## THE TASK
For this exercise, reproduce the records exactly as they stand and do not carry any images over.

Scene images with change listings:
* * * *

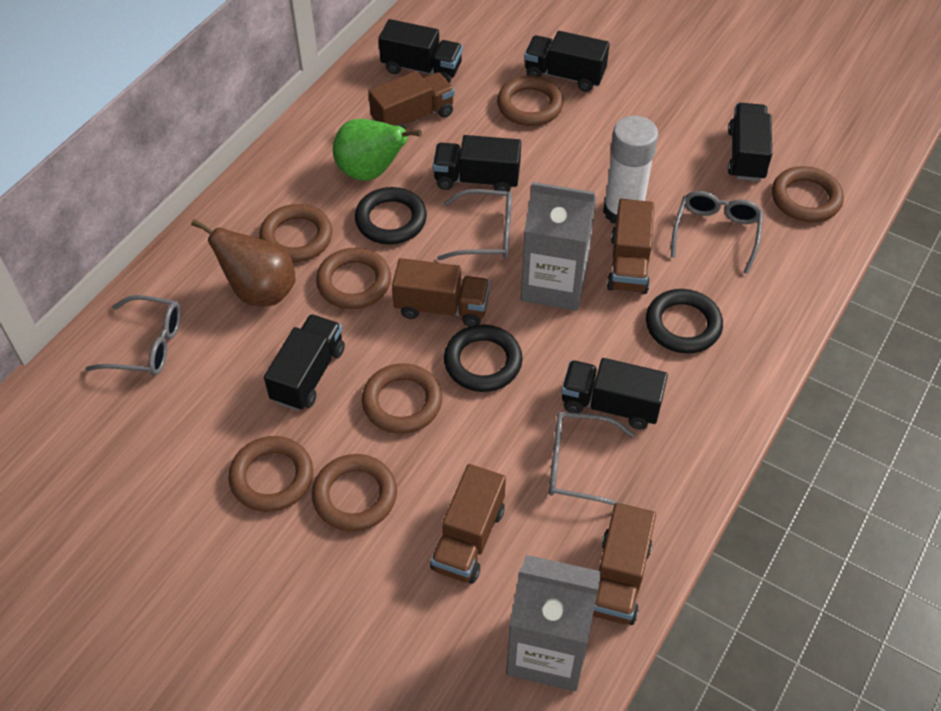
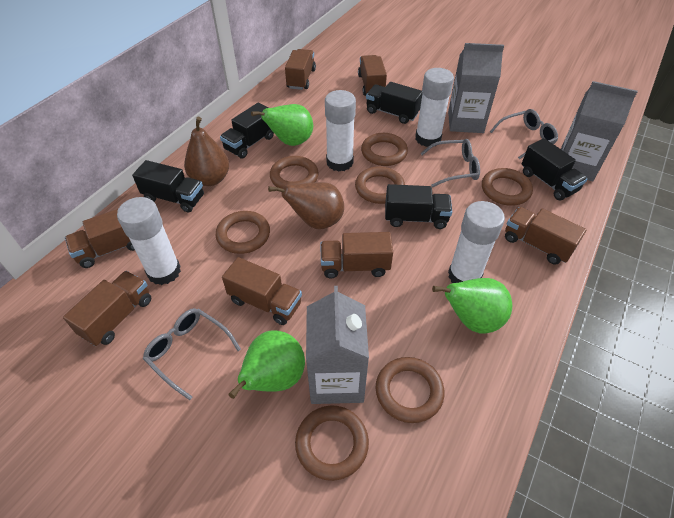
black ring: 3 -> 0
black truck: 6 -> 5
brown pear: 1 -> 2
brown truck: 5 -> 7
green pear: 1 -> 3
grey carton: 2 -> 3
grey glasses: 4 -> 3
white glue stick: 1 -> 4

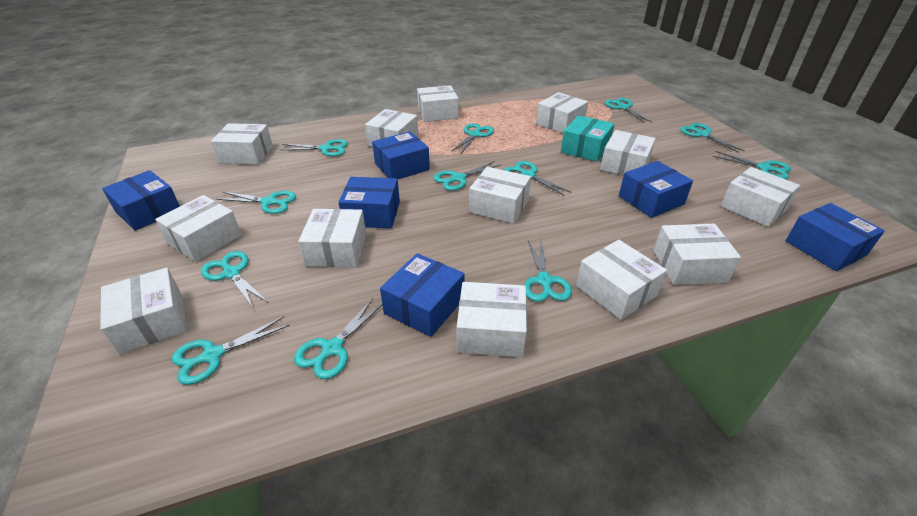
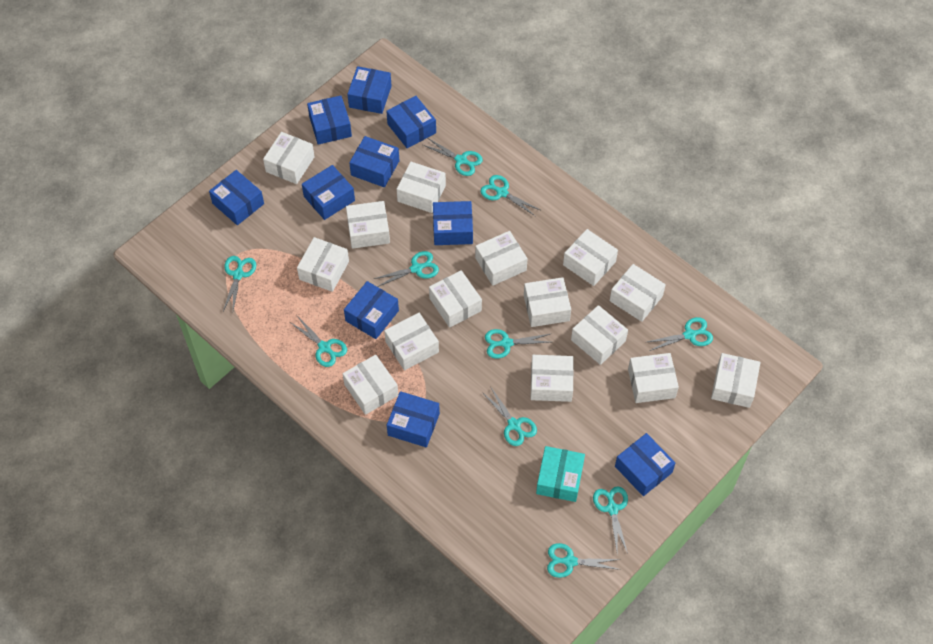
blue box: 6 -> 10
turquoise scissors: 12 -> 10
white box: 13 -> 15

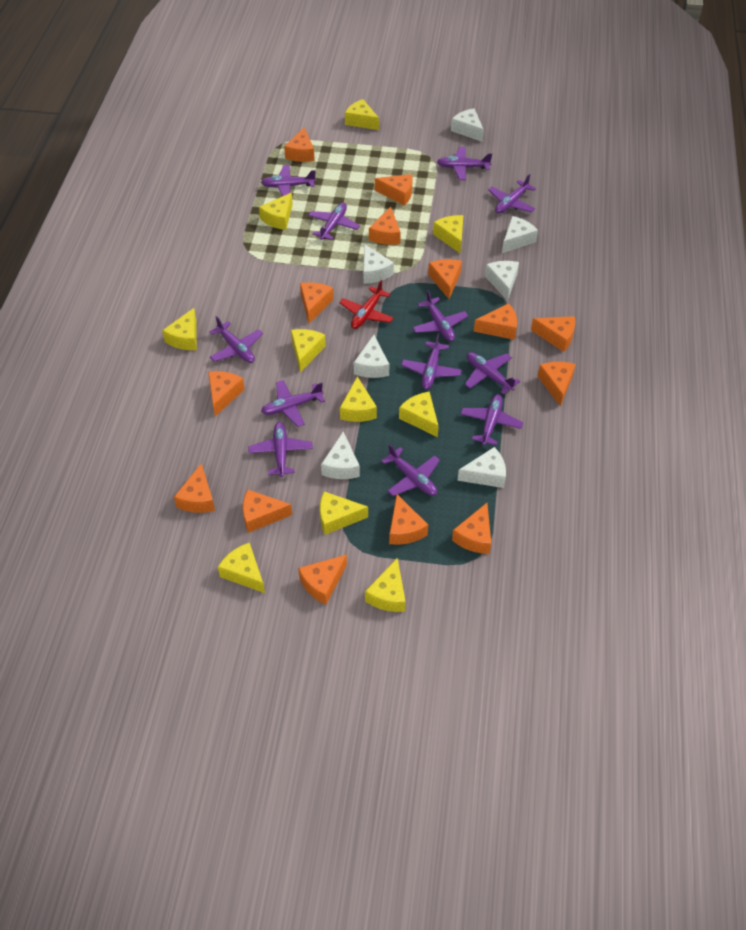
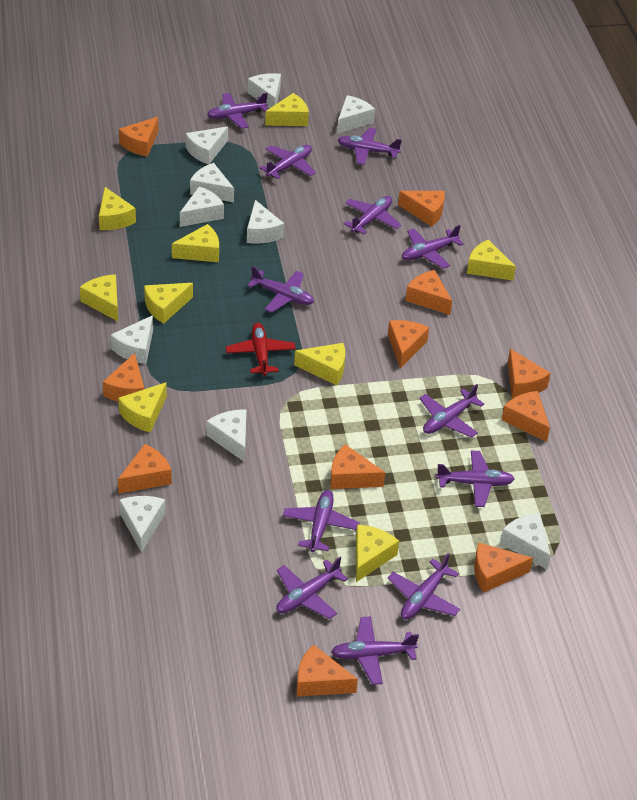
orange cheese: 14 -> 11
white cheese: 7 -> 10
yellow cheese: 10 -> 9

* * * *

## ANSWER SECTION
black ring: 3 -> 0
black truck: 6 -> 5
brown pear: 1 -> 2
brown truck: 5 -> 7
green pear: 1 -> 3
grey carton: 2 -> 3
grey glasses: 4 -> 3
white glue stick: 1 -> 4

blue box: 6 -> 10
turquoise scissors: 12 -> 10
white box: 13 -> 15

orange cheese: 14 -> 11
white cheese: 7 -> 10
yellow cheese: 10 -> 9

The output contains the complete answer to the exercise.